## [TASK GOAL]
All of the data should be reproduced word for word, though its pictures must be omitted.

## [DATA BLOCK]

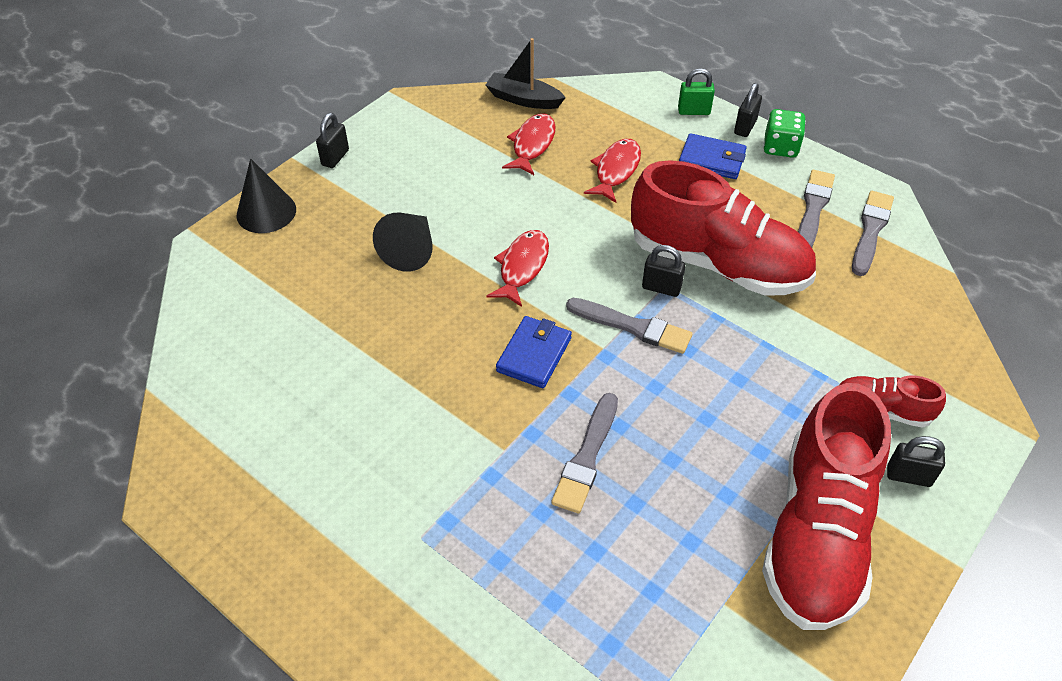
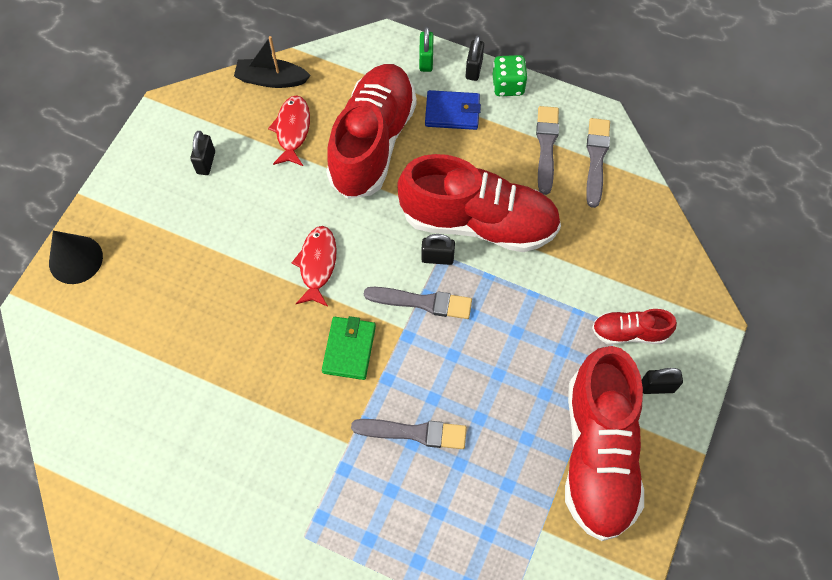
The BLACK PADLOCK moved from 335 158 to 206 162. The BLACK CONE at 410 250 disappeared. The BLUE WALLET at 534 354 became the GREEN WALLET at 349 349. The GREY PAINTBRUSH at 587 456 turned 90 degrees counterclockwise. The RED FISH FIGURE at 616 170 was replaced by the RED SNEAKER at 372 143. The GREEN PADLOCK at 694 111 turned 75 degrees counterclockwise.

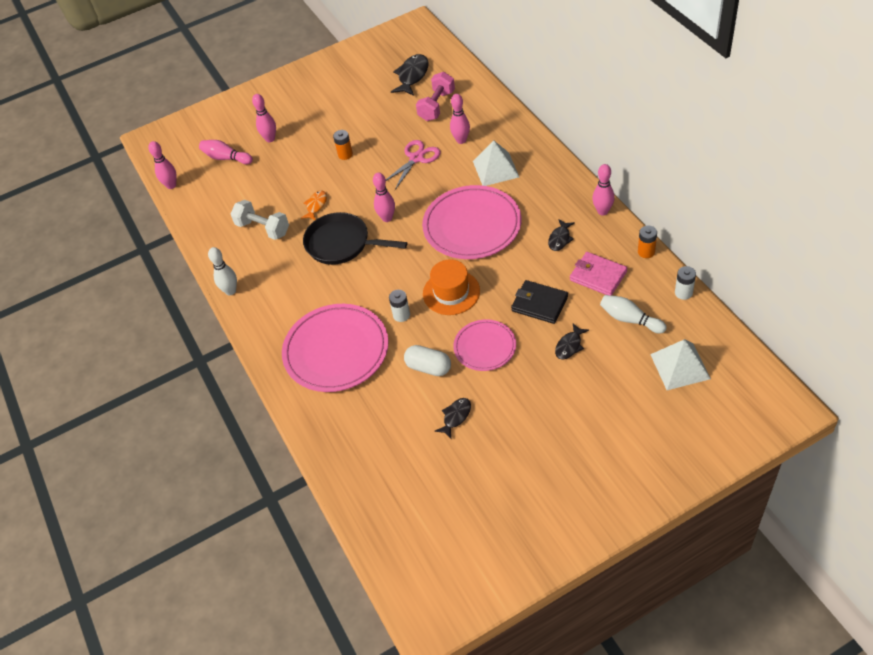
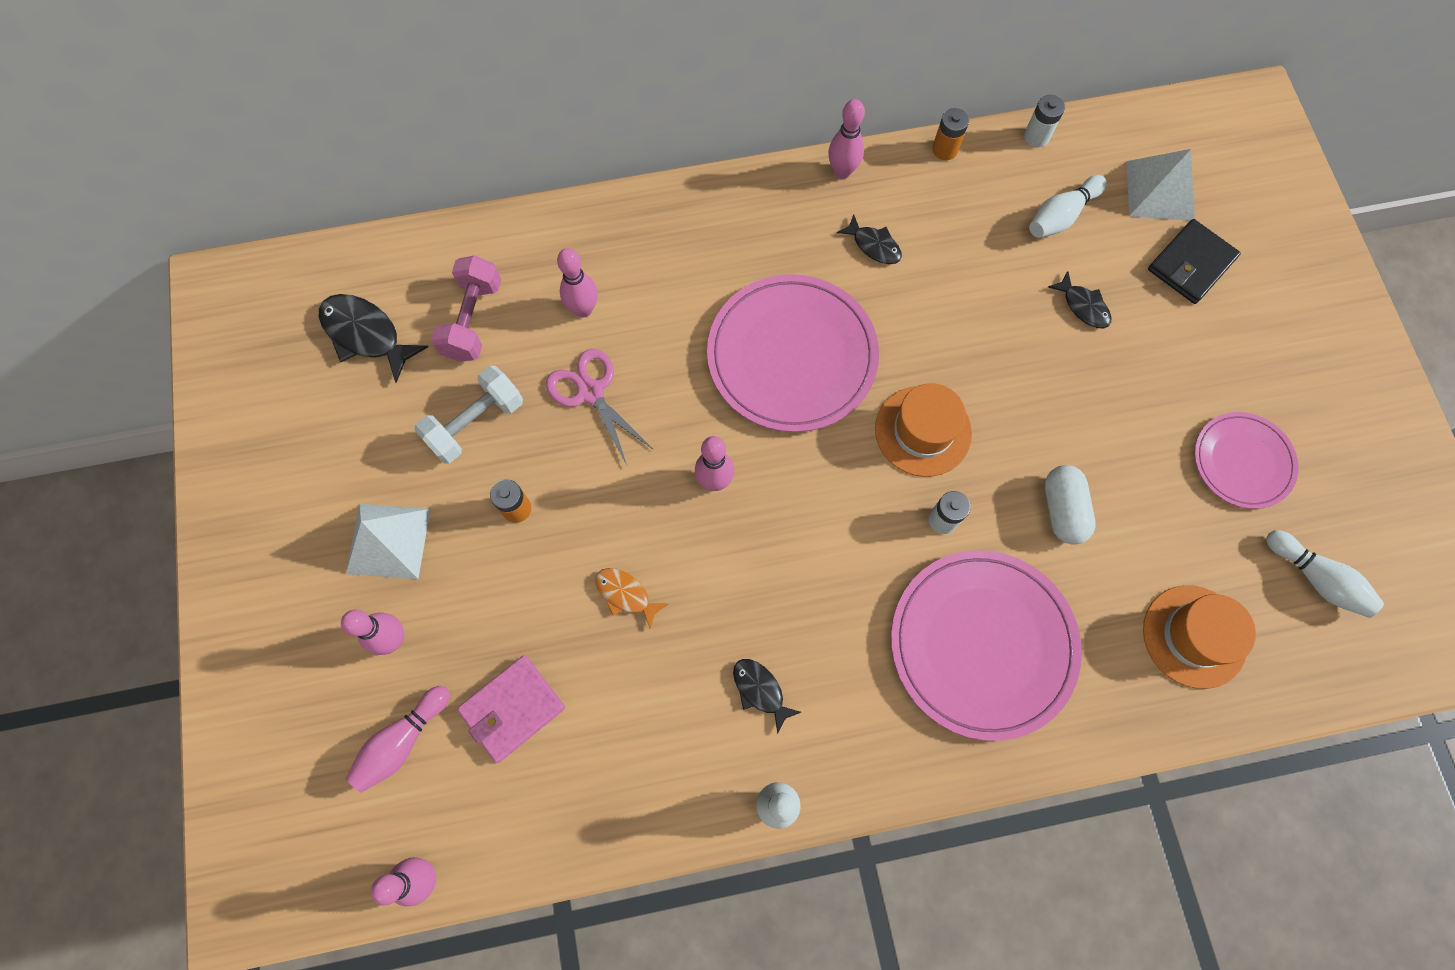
The WHITE DUMBBELL moved from 263 228 to 476 423. The BLACK FRYING PAN at 342 244 disappeared. The WHITE CAPSULE at 428 367 turned 45 degrees counterclockwise. The ROSY DUMBBELL at 436 106 turned 60 degrees clockwise. The BLACK FISH FIGURE moved from 456 417 to 760 690. The ROSY FLAT DISH moved from 485 347 to 1242 462. The WHITE PYRAMID moved from 496 169 to 388 540. The BLACK WALLET moved from 539 304 to 1191 264. The ROSY WALLET moved from 598 276 to 512 709. The ORANGE-COLOURED TALL HAT at 1194 636 appeared. The WHITE TENPIN at 1316 579 appeared.

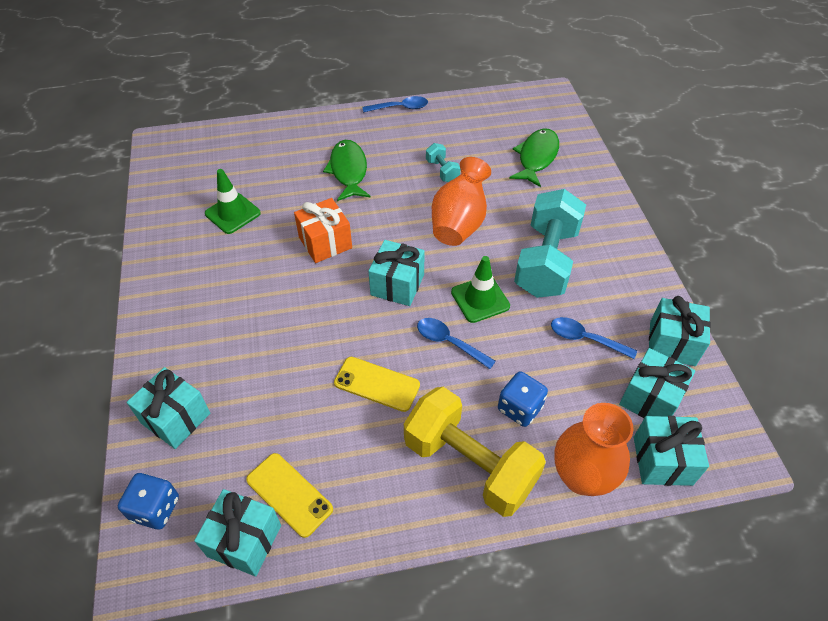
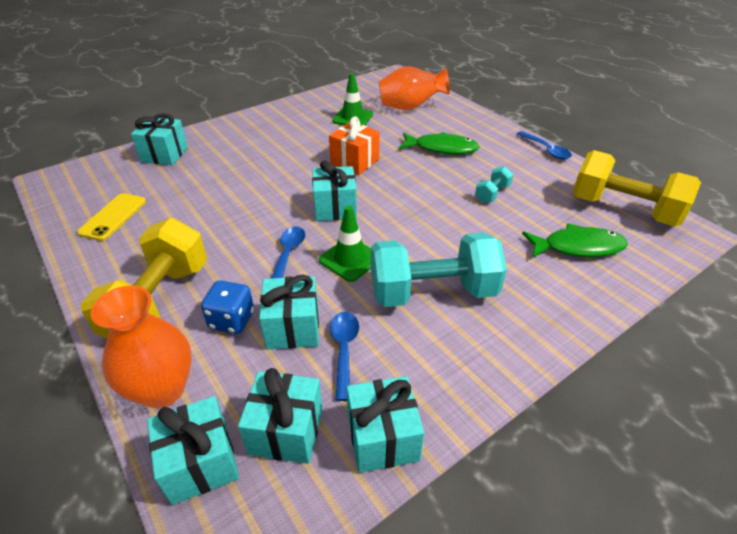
The BLUE DIE at 155 509 disappeared. The TEAL GIFT moved from 244 540 to 293 327. The GREEN FISH FIGURE at 348 171 turned 45 degrees clockwise. The GOLDEN MOBILE PHONE at 377 384 disappeared. The ORANGE-COLOURED VASE moved from 459 223 to 410 107. The GOLDEN DUMBBELL at 623 210 appeared.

## [ANSWER SECTION]
The BLACK PADLOCK moved from 335 158 to 206 162. The BLACK CONE at 410 250 disappeared. The BLUE WALLET at 534 354 became the GREEN WALLET at 349 349. The GREY PAINTBRUSH at 587 456 turned 90 degrees counterclockwise. The RED FISH FIGURE at 616 170 was replaced by the RED SNEAKER at 372 143. The GREEN PADLOCK at 694 111 turned 75 degrees counterclockwise.

The WHITE DUMBBELL moved from 263 228 to 476 423. The BLACK FRYING PAN at 342 244 disappeared. The WHITE CAPSULE at 428 367 turned 45 degrees counterclockwise. The ROSY DUMBBELL at 436 106 turned 60 degrees clockwise. The BLACK FISH FIGURE moved from 456 417 to 760 690. The ROSY FLAT DISH moved from 485 347 to 1242 462. The WHITE PYRAMID moved from 496 169 to 388 540. The BLACK WALLET moved from 539 304 to 1191 264. The ROSY WALLET moved from 598 276 to 512 709. The ORANGE-COLOURED TALL HAT at 1194 636 appeared. The WHITE TENPIN at 1316 579 appeared.

The BLUE DIE at 155 509 disappeared. The TEAL GIFT moved from 244 540 to 293 327. The GREEN FISH FIGURE at 348 171 turned 45 degrees clockwise. The GOLDEN MOBILE PHONE at 377 384 disappeared. The ORANGE-COLOURED VASE moved from 459 223 to 410 107. The GOLDEN DUMBBELL at 623 210 appeared.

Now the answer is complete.